AIM OF THE EXERCISE:
Only what runs from the line with "size,walec/czerwony,[364 187],,[235 231],x0.61" to the final line of the records below should be given again, word for word.

TASK DATA:
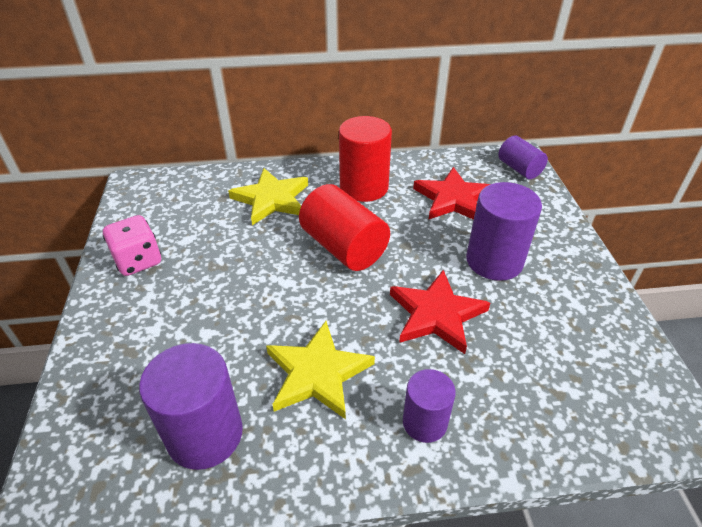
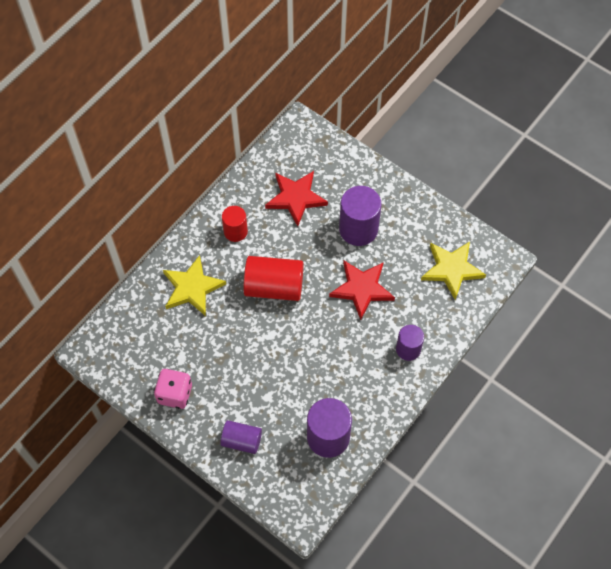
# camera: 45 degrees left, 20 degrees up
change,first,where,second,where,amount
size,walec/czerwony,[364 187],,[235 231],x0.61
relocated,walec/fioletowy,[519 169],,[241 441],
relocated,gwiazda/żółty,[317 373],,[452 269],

ANSWER AREA:
size,walec/czerwony,[364 187],,[235 231],x0.61
relocated,walec/fioletowy,[519 169],,[241 441],
relocated,gwiazda/żółty,[317 373],,[452 269],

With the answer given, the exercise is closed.